BEGIN Entries supplied

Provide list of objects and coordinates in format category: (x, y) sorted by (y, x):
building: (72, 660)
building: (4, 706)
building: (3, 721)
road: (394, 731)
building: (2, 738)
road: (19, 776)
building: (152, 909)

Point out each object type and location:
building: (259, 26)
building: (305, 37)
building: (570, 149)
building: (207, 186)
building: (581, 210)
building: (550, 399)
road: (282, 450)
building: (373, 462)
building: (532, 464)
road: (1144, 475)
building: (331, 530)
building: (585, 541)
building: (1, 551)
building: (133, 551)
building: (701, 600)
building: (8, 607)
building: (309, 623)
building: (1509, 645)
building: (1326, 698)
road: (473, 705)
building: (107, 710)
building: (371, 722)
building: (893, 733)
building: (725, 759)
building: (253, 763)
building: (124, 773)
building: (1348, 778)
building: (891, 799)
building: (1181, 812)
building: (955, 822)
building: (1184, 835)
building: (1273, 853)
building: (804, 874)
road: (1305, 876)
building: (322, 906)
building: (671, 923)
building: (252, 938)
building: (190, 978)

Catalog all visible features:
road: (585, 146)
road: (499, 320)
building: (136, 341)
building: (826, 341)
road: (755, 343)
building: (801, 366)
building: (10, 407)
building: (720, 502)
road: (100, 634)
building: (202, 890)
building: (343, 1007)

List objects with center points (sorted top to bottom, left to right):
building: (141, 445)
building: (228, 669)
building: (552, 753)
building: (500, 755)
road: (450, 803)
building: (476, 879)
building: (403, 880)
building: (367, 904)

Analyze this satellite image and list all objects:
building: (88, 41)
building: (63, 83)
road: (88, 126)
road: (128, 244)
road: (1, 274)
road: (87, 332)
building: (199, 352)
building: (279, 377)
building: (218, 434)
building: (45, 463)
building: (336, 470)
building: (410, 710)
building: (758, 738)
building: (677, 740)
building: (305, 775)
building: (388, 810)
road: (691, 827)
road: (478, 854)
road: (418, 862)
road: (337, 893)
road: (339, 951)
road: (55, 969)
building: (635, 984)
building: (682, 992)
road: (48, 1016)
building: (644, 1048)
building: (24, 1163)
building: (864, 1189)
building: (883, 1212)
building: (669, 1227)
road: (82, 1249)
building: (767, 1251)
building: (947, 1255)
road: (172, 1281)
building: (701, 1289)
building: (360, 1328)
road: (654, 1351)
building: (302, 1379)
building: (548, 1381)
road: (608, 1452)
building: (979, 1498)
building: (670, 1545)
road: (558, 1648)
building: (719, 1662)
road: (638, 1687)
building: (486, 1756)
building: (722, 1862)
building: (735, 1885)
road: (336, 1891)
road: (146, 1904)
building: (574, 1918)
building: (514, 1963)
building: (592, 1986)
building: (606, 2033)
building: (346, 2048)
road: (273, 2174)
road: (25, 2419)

END Entries supplied

■ Problem
Go through the data above and transcribe every entry exactly.

■ Response for this exercise
Provide list of objects and coordinates in format category: (x, y) sorted by (y, x):
building: (72, 660)
building: (4, 706)
building: (3, 721)
road: (394, 731)
building: (2, 738)
road: (19, 776)
building: (152, 909)

Point out each object type and location:
building: (259, 26)
building: (305, 37)
building: (570, 149)
building: (207, 186)
building: (581, 210)
building: (550, 399)
road: (282, 450)
building: (373, 462)
building: (532, 464)
road: (1144, 475)
building: (331, 530)
building: (585, 541)
building: (1, 551)
building: (133, 551)
building: (701, 600)
building: (8, 607)
building: (309, 623)
building: (1509, 645)
building: (1326, 698)
road: (473, 705)
building: (107, 710)
building: (371, 722)
building: (893, 733)
building: (725, 759)
building: (253, 763)
building: (124, 773)
building: (1348, 778)
building: (891, 799)
building: (1181, 812)
building: (955, 822)
building: (1184, 835)
building: (1273, 853)
building: (804, 874)
road: (1305, 876)
building: (322, 906)
building: (671, 923)
building: (252, 938)
building: (190, 978)

Catalog all visible features:
road: (585, 146)
road: (499, 320)
building: (136, 341)
building: (826, 341)
road: (755, 343)
building: (801, 366)
building: (10, 407)
building: (720, 502)
road: (100, 634)
building: (202, 890)
building: (343, 1007)

List objects with center points (sorted top to bottom, left to right):
building: (141, 445)
building: (228, 669)
building: (552, 753)
building: (500, 755)
road: (450, 803)
building: (476, 879)
building: (403, 880)
building: (367, 904)

Analyze this satellite image and list all objects:
building: (88, 41)
building: (63, 83)
road: (88, 126)
road: (128, 244)
road: (1, 274)
road: (87, 332)
building: (199, 352)
building: (279, 377)
building: (218, 434)
building: (45, 463)
building: (336, 470)
building: (410, 710)
building: (758, 738)
building: (677, 740)
building: (305, 775)
building: (388, 810)
road: (691, 827)
road: (478, 854)
road: (418, 862)
road: (337, 893)
road: (339, 951)
road: (55, 969)
building: (635, 984)
building: (682, 992)
road: (48, 1016)
building: (644, 1048)
building: (24, 1163)
building: (864, 1189)
building: (883, 1212)
building: (669, 1227)
road: (82, 1249)
building: (767, 1251)
building: (947, 1255)
road: (172, 1281)
building: (701, 1289)
building: (360, 1328)
road: (654, 1351)
building: (302, 1379)
building: (548, 1381)
road: (608, 1452)
building: (979, 1498)
building: (670, 1545)
road: (558, 1648)
building: (719, 1662)
road: (638, 1687)
building: (486, 1756)
building: (722, 1862)
building: (735, 1885)
road: (336, 1891)
road: (146, 1904)
building: (574, 1918)
building: (514, 1963)
building: (592, 1986)
building: (606, 2033)
building: (346, 2048)
road: (273, 2174)
road: (25, 2419)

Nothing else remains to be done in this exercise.